── Records supplied
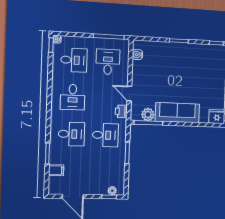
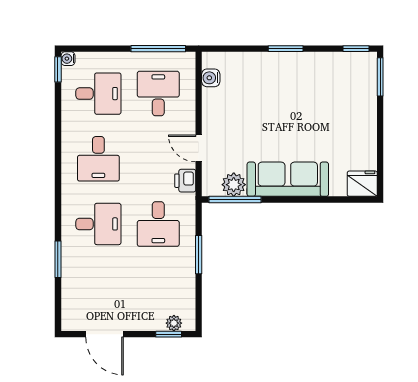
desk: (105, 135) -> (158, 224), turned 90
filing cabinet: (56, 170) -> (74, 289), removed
────
── Records supplied
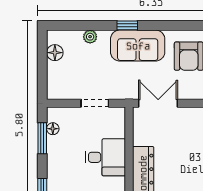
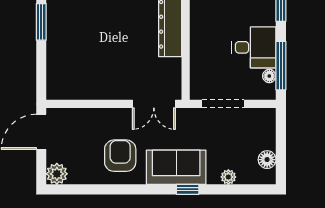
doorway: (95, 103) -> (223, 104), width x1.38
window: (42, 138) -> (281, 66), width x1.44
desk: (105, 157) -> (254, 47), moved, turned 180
────
§ **Directions for this task**: Everything above from the line containing "window: (42, 138) -> (281, 66), width x1.44" down to the line containing "desk: (105, 157)" should be copied exactly, both end lines included, and nothing else.

§ **Reply to the task**:
window: (42, 138) -> (281, 66), width x1.44
desk: (105, 157) -> (254, 47), moved, turned 180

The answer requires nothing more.